[Required work] Lay out every line of the records below as a JSON list of strings, one string per line, leaving out blank lines.

Data items

▽

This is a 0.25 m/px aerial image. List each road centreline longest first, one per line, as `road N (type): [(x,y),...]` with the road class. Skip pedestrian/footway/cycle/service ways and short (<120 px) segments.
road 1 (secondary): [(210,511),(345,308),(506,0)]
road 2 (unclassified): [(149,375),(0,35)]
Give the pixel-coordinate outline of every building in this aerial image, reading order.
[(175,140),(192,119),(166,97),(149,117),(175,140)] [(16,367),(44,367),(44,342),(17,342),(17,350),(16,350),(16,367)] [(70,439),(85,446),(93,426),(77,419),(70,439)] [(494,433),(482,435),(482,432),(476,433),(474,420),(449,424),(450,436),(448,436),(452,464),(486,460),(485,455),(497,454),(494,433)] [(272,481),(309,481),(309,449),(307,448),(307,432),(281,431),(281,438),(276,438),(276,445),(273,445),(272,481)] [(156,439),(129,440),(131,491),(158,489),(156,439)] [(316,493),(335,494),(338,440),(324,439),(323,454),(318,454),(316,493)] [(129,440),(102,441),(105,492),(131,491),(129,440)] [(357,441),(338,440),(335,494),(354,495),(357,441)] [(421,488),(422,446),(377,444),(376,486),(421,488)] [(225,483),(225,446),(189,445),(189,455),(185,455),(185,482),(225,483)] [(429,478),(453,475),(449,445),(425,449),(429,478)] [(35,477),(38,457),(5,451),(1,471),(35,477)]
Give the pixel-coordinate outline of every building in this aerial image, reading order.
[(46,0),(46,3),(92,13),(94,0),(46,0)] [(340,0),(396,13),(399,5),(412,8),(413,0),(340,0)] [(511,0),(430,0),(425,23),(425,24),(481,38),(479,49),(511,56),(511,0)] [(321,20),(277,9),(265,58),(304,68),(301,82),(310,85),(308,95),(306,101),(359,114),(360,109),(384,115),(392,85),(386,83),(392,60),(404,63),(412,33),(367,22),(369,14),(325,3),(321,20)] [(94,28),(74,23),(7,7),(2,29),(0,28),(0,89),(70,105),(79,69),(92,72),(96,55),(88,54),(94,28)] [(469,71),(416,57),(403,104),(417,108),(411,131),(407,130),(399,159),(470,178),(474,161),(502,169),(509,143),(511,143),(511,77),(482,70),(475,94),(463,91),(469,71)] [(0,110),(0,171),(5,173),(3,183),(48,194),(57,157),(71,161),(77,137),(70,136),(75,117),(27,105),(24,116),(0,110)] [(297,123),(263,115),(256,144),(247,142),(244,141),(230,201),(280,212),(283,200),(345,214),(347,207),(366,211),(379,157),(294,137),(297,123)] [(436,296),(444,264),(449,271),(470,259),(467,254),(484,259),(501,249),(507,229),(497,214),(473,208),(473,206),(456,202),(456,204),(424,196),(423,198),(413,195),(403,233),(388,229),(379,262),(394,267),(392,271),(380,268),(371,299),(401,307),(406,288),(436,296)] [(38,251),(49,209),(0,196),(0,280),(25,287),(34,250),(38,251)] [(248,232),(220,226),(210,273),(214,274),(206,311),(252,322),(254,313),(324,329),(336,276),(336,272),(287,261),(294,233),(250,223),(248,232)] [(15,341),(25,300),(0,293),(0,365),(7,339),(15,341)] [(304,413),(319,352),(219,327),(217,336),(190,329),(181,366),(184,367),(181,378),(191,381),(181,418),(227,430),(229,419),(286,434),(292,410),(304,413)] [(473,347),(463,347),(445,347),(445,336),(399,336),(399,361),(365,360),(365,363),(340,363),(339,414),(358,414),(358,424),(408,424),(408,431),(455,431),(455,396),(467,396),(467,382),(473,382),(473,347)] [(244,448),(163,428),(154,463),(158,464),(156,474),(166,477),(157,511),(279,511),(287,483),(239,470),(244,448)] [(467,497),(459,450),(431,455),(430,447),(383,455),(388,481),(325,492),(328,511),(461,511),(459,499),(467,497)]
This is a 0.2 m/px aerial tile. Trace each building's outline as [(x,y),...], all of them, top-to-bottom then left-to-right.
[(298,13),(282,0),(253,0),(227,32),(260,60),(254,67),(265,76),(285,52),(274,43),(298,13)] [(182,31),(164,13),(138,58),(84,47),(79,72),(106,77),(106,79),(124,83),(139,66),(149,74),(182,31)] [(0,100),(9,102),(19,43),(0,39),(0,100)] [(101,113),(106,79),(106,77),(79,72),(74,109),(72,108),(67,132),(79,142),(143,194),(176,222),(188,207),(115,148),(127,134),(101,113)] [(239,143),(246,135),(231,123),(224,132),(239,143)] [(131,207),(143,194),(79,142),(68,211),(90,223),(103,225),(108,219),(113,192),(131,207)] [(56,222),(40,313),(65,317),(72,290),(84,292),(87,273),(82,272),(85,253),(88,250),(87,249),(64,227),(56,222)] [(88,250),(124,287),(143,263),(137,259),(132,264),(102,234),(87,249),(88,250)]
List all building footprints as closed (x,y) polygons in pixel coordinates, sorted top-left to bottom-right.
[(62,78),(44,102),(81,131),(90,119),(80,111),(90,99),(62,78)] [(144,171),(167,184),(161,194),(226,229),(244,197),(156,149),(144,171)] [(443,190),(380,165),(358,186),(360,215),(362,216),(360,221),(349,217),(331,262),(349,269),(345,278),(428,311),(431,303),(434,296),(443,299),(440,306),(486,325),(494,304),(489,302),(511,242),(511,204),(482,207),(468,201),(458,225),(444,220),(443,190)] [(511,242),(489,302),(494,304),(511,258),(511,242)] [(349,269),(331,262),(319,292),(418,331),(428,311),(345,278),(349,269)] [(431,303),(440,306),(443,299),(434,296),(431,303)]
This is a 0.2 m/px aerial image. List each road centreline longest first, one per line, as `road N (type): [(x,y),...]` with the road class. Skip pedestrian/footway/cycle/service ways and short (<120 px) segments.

△

[Response to this task]
[
  "This is a 0.25 m/px aerial image. List each road centreline longest first, one per line, as `road N (type): [(x,y),...]` with the road class. Skip pedestrian/footway/cycle/service ways and short (<120 px) segments.",
  "road 1 (secondary): [(210,511),(345,308),(506,0)]",
  "road 2 (unclassified): [(149,375),(0,35)]",
  "Give the pixel-coordinate outline of every building in this aerial image, reading order.",
  "[(175,140),(192,119),(166,97),(149,117),(175,140)] [(16,367),(44,367),(44,342),(17,342),(17,350),(16,350),(16,367)] [(70,439),(85,446),(93,426),(77,419),(70,439)] [(494,433),(482,435),(482,432),(476,433),(474,420),(449,424),(450,436),(448,436),(452,464),(486,460),(485,455),(497,454),(494,433)] [(272,481),(309,481),(309,449),(307,448),(307,432),(281,431),(281,438),(276,438),(276,445),(273,445),(272,481)] [(156,439),(129,440),(131,491),(158,489),(156,439)] [(316,493),(335,494),(338,440),(324,439),(323,454),(318,454),(316,493)] [(129,440),(102,441),(105,492),(131,491),(129,440)] [(357,441),(338,440),(335,494),(354,495),(357,441)] [(421,488),(422,446),(377,444),(376,486),(421,488)] [(225,483),(225,446),(189,445),(189,455),(185,455),(185,482),(225,483)] [(429,478),(453,475),(449,445),(425,449),(429,478)] [(35,477),(38,457),(5,451),(1,471),(35,477)]",
  "Give the pixel-coordinate outline of every building in this aerial image, reading order.",
  "[(46,0),(46,3),(92,13),(94,0),(46,0)] [(340,0),(396,13),(399,5),(412,8),(413,0),(340,0)] [(511,0),(430,0),(425,23),(425,24),(481,38),(479,49),(511,56),(511,0)] [(321,20),(277,9),(265,58),(304,68),(301,82),(310,85),(308,95),(306,101),(359,114),(360,109),(384,115),(392,85),(386,83),(392,60),(404,63),(412,33),(367,22),(369,14),(325,3),(321,20)] [(94,28),(74,23),(7,7),(2,29),(0,28),(0,89),(70,105),(79,69),(92,72),(96,55),(88,54),(94,28)] [(469,71),(416,57),(403,104),(417,108),(411,131),(407,130),(399,159),(470,178),(474,161),(502,169),(509,143),(511,143),(511,77),(482,70),(475,94),(463,91),(469,71)] [(0,110),(0,171),(5,173),(3,183),(48,194),(57,157),(71,161),(77,137),(70,136),(75,117),(27,105),(24,116),(0,110)] [(297,123),(263,115),(256,144),(247,142),(244,141),(230,201),(280,212),(283,200),(345,214),(347,207),(366,211),(379,157),(294,137),(297,123)] [(436,296),(444,264),(449,271),(470,259),(467,254),(484,259),(501,249),(507,229),(497,214),(473,208),(473,206),(456,202),(456,204),(424,196),(423,198),(413,195),(403,233),(388,229),(379,262),(394,267),(392,271),(380,268),(371,299),(401,307),(406,288),(436,296)] [(38,251),(49,209),(0,196),(0,280),(25,287),(34,250),(38,251)] [(248,232),(220,226),(210,273),(214,274),(206,311),(252,322),(254,313),(324,329),(336,276),(336,272),(287,261),(294,233),(250,223),(248,232)] [(15,341),(25,300),(0,293),(0,365),(7,339),(15,341)] [(304,413),(319,352),(219,327),(217,336),(190,329),(181,366),(184,367),(181,378),(191,381),(181,418),(227,430),(229,419),(286,434),(292,410),(304,413)] [(473,347),(463,347),(445,347),(445,336),(399,336),(399,361),(365,360),(365,363),(340,363),(339,414),(358,414),(358,424),(408,424),(408,431),(455,431),(455,396),(467,396),(467,382),(473,382),(473,347)] [(244,448),(163,428),(154,463),(158,464),(156,474),(166,477),(157,511),(279,511),(287,483),(239,470),(244,448)] [(467,497),(459,450),(431,455),(430,447),(383,455),(388,481),(325,492),(328,511),(461,511),(459,499),(467,497)]",
  "This is a 0.2 m/px aerial tile. Trace each building's outline as [(x,y),...], all of them, top-to-bottom then left-to-right.",
  "[(298,13),(282,0),(253,0),(227,32),(260,60),(254,67),(265,76),(285,52),(274,43),(298,13)] [(182,31),(164,13),(138,58),(84,47),(79,72),(106,77),(106,79),(124,83),(139,66),(149,74),(182,31)] [(0,100),(9,102),(19,43),(0,39),(0,100)] [(101,113),(106,79),(106,77),(79,72),(74,109),(72,108),(67,132),(79,142),(143,194),(176,222),(188,207),(115,148),(127,134),(101,113)] [(239,143),(246,135),(231,123),(224,132),(239,143)] [(131,207),(143,194),(79,142),(68,211),(90,223),(103,225),(108,219),(113,192),(131,207)] [(56,222),(40,313),(65,317),(72,290),(84,292),(87,273),(82,272),(85,253),(88,250),(87,249),(64,227),(56,222)] [(88,250),(124,287),(143,263),(137,259),(132,264),(102,234),(87,249),(88,250)]",
  "List all building footprints as closed (x,y) polygons in pixel coordinates, sorted top-left to bottom-right.",
  "[(62,78),(44,102),(81,131),(90,119),(80,111),(90,99),(62,78)] [(144,171),(167,184),(161,194),(226,229),(244,197),(156,149),(144,171)] [(443,190),(380,165),(358,186),(360,215),(362,216),(360,221),(349,217),(331,262),(349,269),(345,278),(428,311),(431,303),(434,296),(443,299),(440,306),(486,325),(494,304),(489,302),(511,242),(511,204),(482,207),(468,201),(458,225),(444,220),(443,190)] [(511,242),(489,302),(494,304),(511,258),(511,242)] [(349,269),(331,262),(319,292),(418,331),(428,311),(345,278),(349,269)] [(431,303),(440,306),(443,299),(434,296),(431,303)]",
  "This is a 0.2 m/px aerial image. List each road centreline longest first, one per line, as `road N (type): [(x,y),...]` with the road class. Skip pedestrian/footway/cycle/service ways and short (<120 px) segments."
]